Record extracts –
+++

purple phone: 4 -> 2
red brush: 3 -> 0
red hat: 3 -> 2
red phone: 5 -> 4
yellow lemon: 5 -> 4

+++

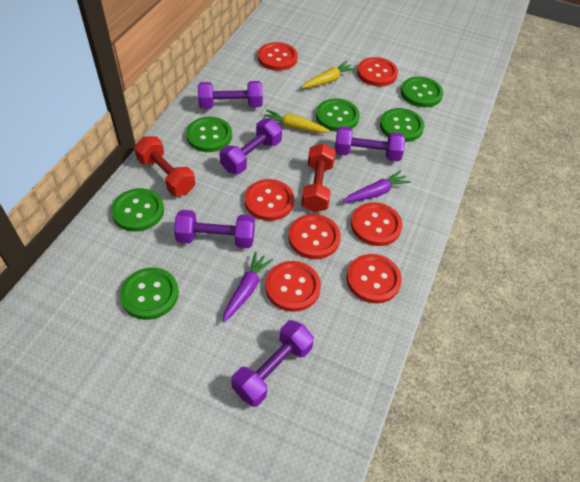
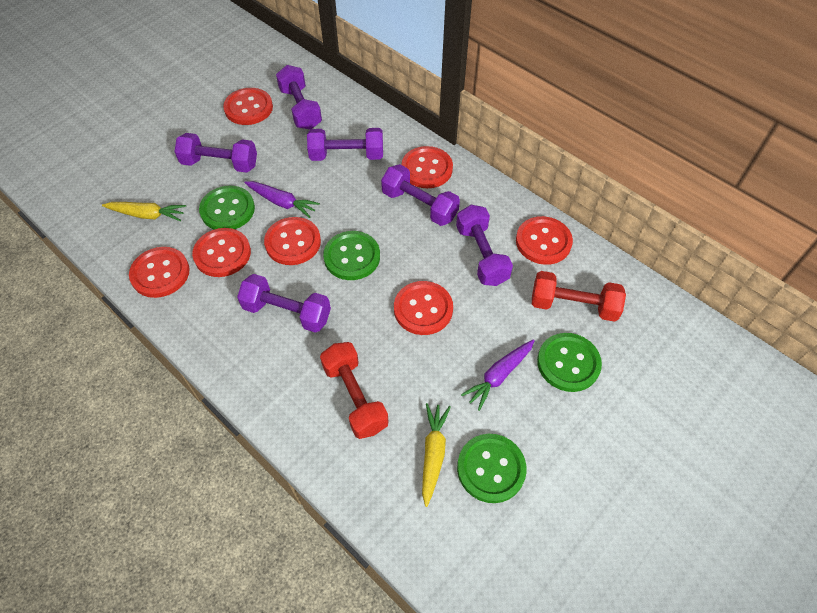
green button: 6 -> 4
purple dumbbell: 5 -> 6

+++

What is being asked – From the data above, return every line from the line that has "purple phone: 4 -> 2" up to and including the line that has "yellow lemon: 5 -> 4", exactly.

Answer for this exercise –
purple phone: 4 -> 2
red brush: 3 -> 0
red hat: 3 -> 2
red phone: 5 -> 4
yellow lemon: 5 -> 4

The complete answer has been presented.